** Required work **
Print, word for word, the line containing "JP201 pin 2: GND -> +3V3" and all lines beneath it to the end of the entries below. Pictures do not belong in the copy.

+++

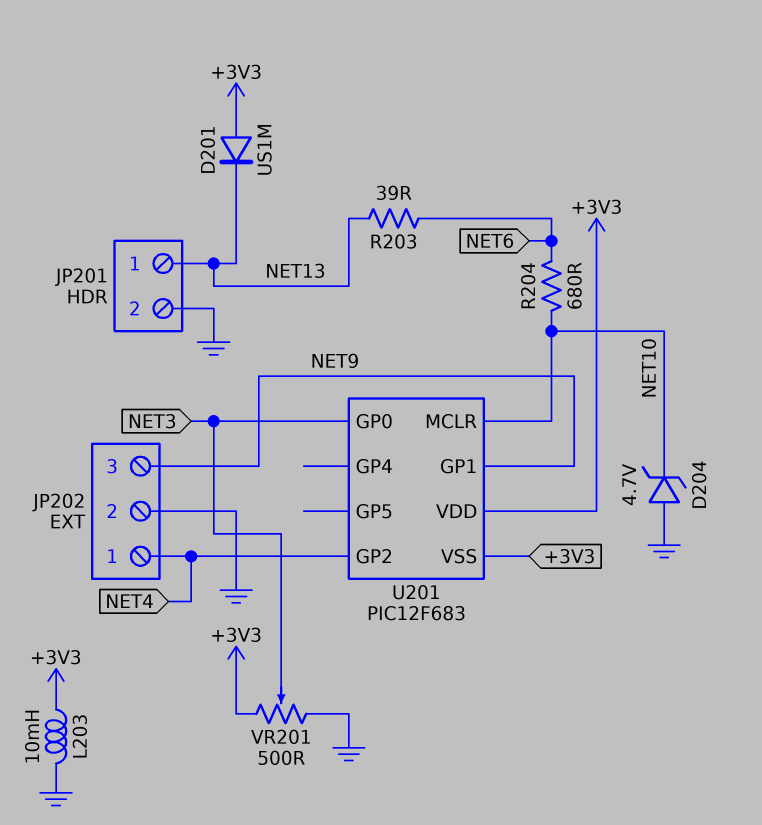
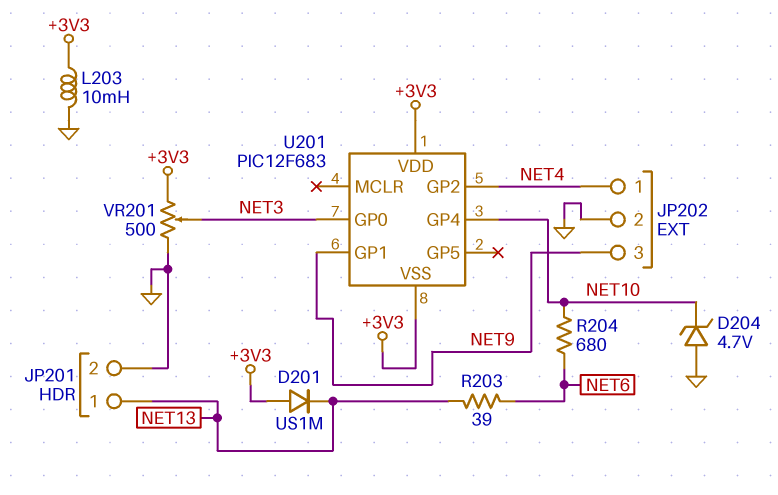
U201 pin GP4: none -> NET10
U201 pin MCLR: NET10 -> none

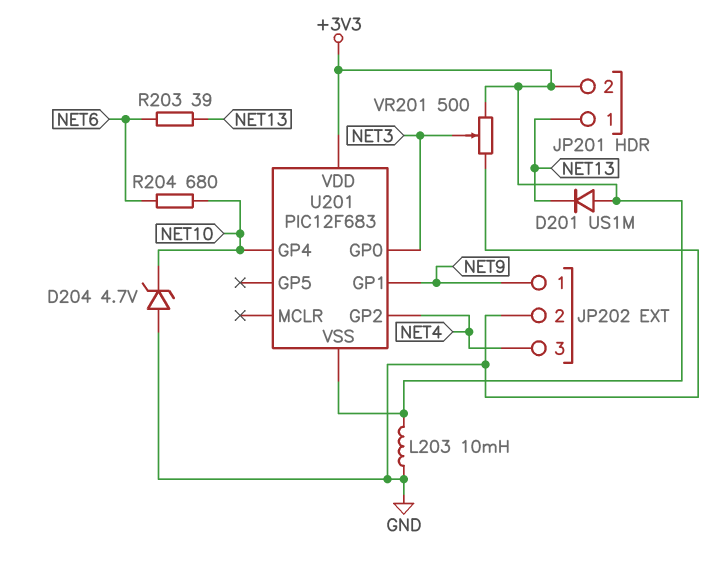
JP201 pin 2: GND -> +3V3
JP202 pin 1: NET4 -> NET9
JP202 pin 3: NET9 -> NET4

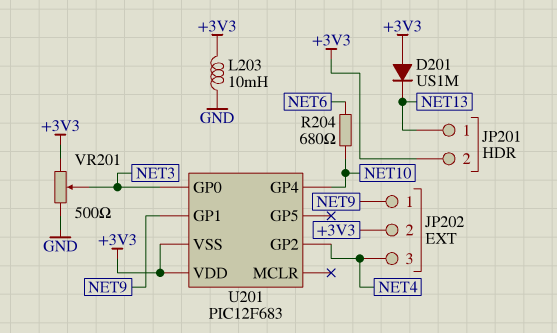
D204: zener 4.7V (A GND, K NET10) -> none
JP202 pin 2: GND -> +3V3
R203: 39 (NET6, NET13) -> none

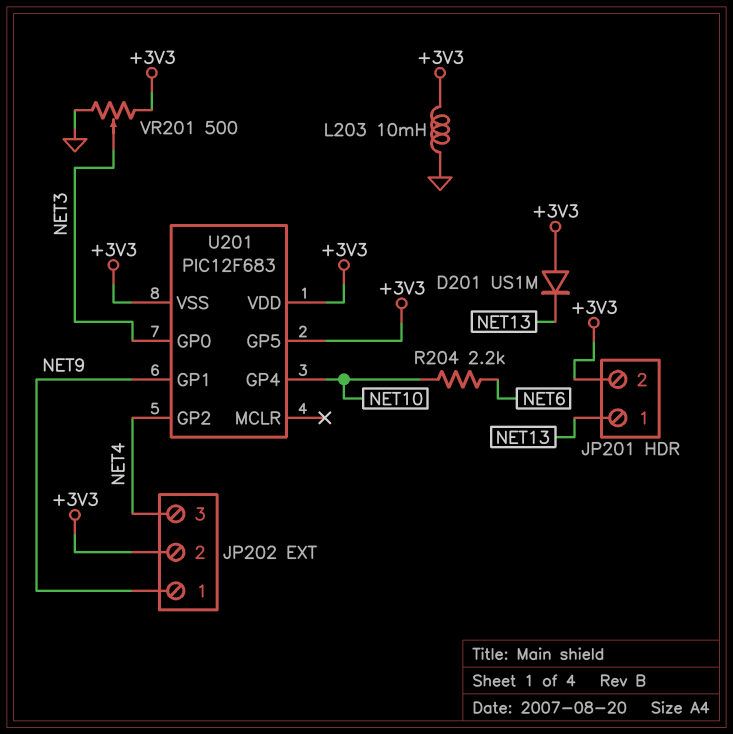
R204: 680 (NET6, NET10) -> 2.2k (NET6, NET10)
U201 pin GP5: none -> +3V3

+++

** Solved problem **
JP201 pin 2: GND -> +3V3
JP202 pin 1: NET4 -> NET9
JP202 pin 3: NET9 -> NET4

D204: zener 4.7V (A GND, K NET10) -> none
JP202 pin 2: GND -> +3V3
R203: 39 (NET6, NET13) -> none

R204: 680 (NET6, NET10) -> 2.2k (NET6, NET10)
U201 pin GP5: none -> +3V3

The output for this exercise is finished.